Dataset entries:
==============================

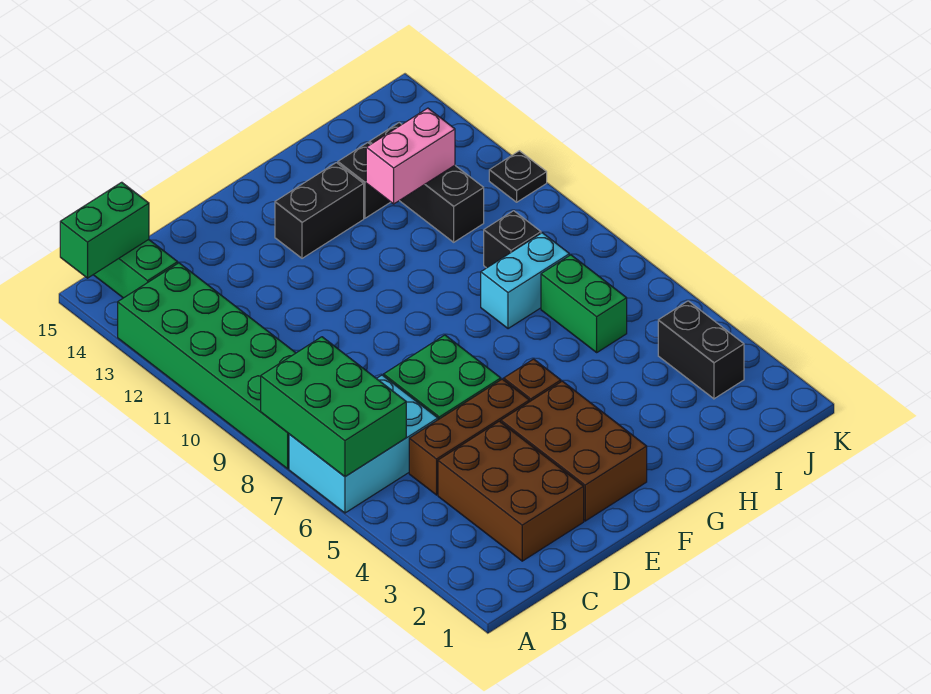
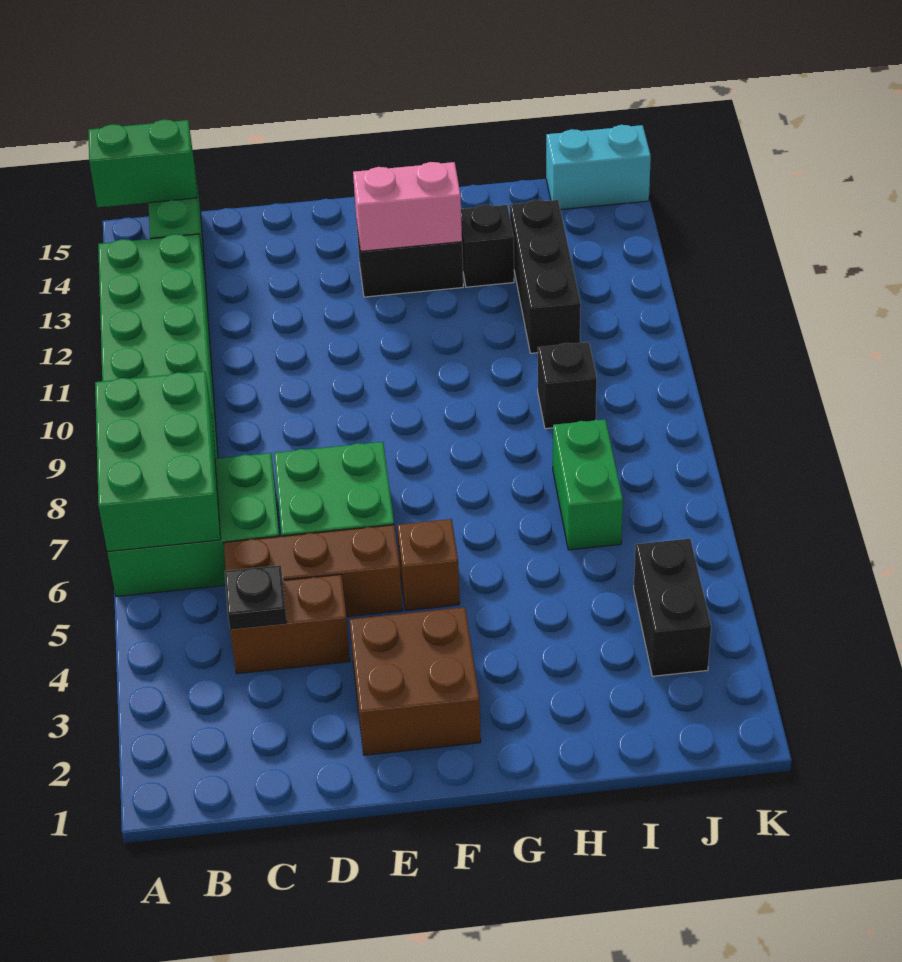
cyan brick A6:C7 level 1 -> green brick A6:C7 level 1
brown brick C2:D4 level 1 -> brown brick C4:D4 level 1
brown brick E2:F4 level 1 -> brown brick E2:F3 level 1
cyan brick H8:I8 level 1 -> cyan brick J15:K15 level 1
pink brick H12:I12 level 2 -> pink brick F13:G13 level 2
black plate K11 level 1 -> black plate C4 level 2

==============================

PROBLEM TO SOLVE = Copy out each line of the entries that holds "brown".

ANSWER AREA =
brown brick C2:D4 level 1 -> brown brick C4:D4 level 1
brown brick E2:F4 level 1 -> brown brick E2:F3 level 1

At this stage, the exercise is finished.